Exercise: In the listing below, find the line with "ENC pin DT: RX -> D9" and the line with "LCD pin SDA: B7 -> A15". Repeat those two lines and all lines between them exactly.

-------------------------

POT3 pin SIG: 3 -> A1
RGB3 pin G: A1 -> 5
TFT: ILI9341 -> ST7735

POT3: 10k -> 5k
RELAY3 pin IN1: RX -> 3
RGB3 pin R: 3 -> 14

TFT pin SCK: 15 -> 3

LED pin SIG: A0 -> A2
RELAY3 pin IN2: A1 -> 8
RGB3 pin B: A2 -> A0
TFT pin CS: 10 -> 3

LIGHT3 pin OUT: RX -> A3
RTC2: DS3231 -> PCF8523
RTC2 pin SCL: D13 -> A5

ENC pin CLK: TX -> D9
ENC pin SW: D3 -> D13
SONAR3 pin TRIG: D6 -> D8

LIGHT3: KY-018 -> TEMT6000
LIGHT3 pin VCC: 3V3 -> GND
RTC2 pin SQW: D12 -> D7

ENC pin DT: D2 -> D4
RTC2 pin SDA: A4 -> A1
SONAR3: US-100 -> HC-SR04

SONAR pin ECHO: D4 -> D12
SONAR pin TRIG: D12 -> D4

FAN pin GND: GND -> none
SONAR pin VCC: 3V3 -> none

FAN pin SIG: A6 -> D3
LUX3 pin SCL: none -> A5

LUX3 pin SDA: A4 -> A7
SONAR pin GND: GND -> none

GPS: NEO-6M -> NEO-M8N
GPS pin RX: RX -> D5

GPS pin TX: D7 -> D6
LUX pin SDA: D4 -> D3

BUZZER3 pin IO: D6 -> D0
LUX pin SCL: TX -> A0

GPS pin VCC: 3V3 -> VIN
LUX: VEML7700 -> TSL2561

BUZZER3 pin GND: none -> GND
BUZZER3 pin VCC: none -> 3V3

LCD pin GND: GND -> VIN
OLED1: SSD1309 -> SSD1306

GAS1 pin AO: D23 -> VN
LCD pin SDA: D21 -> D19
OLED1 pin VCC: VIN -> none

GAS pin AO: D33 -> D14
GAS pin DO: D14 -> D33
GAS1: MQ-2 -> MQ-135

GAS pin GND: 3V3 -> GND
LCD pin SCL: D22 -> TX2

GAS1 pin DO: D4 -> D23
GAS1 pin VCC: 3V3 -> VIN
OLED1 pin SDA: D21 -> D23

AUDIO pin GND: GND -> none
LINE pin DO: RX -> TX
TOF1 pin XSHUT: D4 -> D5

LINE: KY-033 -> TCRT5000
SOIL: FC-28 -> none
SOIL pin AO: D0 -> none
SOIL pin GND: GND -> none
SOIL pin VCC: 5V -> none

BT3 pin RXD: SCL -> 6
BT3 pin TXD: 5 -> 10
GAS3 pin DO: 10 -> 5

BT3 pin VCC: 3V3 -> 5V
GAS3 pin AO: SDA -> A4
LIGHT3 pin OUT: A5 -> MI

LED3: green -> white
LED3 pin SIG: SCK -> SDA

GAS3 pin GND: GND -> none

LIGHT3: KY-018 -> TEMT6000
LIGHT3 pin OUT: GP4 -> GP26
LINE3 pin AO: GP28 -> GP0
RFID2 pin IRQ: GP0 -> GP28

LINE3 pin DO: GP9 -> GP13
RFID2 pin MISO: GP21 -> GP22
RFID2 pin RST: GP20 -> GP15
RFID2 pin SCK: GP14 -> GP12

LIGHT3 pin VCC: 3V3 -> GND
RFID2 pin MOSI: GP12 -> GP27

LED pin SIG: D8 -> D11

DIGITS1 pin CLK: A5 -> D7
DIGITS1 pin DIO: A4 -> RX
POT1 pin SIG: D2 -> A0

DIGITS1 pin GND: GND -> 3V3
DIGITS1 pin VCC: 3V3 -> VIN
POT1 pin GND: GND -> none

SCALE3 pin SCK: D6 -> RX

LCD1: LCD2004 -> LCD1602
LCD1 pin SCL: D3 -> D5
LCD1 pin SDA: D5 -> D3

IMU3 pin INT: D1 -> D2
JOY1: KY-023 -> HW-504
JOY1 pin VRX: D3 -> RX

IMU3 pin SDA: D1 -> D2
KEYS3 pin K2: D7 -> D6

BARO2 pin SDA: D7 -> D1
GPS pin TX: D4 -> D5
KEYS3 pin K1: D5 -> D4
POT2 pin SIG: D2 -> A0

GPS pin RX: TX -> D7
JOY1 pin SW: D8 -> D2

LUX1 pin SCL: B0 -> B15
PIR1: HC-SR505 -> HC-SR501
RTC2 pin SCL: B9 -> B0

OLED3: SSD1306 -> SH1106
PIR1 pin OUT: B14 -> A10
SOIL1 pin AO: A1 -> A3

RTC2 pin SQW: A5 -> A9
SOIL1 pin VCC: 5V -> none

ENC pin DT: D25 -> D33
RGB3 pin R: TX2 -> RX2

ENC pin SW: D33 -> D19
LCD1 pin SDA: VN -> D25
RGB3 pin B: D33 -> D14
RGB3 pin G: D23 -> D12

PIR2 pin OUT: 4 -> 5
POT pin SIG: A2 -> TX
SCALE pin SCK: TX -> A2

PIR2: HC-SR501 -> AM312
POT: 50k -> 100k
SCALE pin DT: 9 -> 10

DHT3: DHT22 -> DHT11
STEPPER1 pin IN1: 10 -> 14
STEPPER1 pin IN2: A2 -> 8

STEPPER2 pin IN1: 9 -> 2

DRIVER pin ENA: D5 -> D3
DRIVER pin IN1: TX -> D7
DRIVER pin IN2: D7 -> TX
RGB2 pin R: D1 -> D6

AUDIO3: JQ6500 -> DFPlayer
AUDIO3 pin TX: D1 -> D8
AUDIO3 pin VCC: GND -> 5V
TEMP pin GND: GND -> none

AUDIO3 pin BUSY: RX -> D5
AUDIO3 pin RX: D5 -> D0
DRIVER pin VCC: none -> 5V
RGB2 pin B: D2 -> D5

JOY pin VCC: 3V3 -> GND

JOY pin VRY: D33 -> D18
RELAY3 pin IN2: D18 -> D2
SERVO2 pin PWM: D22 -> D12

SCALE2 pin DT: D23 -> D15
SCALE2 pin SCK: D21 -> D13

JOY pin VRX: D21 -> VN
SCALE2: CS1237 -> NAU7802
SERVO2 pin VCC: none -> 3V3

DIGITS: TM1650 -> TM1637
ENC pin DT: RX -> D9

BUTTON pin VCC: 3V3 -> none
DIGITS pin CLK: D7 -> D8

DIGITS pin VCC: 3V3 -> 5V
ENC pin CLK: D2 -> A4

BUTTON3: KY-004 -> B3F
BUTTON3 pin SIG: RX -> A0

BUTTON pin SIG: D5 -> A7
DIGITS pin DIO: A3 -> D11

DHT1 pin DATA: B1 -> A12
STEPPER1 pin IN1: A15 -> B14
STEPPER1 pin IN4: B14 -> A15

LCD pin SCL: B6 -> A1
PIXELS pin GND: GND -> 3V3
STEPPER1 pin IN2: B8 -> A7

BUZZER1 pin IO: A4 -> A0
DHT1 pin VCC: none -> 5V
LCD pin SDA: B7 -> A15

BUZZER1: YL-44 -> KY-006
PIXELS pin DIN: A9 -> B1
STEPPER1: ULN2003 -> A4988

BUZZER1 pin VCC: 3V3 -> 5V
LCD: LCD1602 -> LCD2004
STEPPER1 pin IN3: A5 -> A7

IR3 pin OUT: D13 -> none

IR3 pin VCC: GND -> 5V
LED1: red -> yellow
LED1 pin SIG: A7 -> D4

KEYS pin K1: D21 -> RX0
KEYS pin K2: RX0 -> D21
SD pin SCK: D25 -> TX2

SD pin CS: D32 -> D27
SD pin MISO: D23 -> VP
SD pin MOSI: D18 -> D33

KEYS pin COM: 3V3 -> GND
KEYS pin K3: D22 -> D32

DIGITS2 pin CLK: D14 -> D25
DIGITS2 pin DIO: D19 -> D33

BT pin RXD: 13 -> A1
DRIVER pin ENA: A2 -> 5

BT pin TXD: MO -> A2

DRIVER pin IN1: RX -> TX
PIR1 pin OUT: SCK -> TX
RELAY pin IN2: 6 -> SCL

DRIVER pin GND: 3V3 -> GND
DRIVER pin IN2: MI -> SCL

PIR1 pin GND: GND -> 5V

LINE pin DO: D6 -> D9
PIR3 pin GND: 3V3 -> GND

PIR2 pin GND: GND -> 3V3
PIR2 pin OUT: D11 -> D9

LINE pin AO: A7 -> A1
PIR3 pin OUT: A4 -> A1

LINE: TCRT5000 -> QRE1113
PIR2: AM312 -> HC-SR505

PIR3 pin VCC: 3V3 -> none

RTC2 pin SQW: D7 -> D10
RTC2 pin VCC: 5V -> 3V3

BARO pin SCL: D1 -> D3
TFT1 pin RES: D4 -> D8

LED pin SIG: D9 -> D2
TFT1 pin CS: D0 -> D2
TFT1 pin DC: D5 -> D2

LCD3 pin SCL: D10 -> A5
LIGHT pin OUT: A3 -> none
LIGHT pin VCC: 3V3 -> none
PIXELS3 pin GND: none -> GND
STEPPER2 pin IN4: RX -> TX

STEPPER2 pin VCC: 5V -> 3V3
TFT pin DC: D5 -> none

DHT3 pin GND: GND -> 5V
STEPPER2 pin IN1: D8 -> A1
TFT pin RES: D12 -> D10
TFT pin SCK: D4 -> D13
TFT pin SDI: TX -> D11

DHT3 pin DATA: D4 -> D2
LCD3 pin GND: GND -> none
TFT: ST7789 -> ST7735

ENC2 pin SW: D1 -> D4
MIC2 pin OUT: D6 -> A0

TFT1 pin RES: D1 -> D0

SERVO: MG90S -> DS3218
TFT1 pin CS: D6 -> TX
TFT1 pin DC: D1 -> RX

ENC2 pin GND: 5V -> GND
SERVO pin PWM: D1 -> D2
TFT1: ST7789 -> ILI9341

-------------------------

Task response:
ENC pin DT: RX -> D9

BUTTON pin VCC: 3V3 -> none
DIGITS pin CLK: D7 -> D8

DIGITS pin VCC: 3V3 -> 5V
ENC pin CLK: D2 -> A4

BUTTON3: KY-004 -> B3F
BUTTON3 pin SIG: RX -> A0

BUTTON pin SIG: D5 -> A7
DIGITS pin DIO: A3 -> D11

DHT1 pin DATA: B1 -> A12
STEPPER1 pin IN1: A15 -> B14
STEPPER1 pin IN4: B14 -> A15

LCD pin SCL: B6 -> A1
PIXELS pin GND: GND -> 3V3
STEPPER1 pin IN2: B8 -> A7

BUZZER1 pin IO: A4 -> A0
DHT1 pin VCC: none -> 5V
LCD pin SDA: B7 -> A15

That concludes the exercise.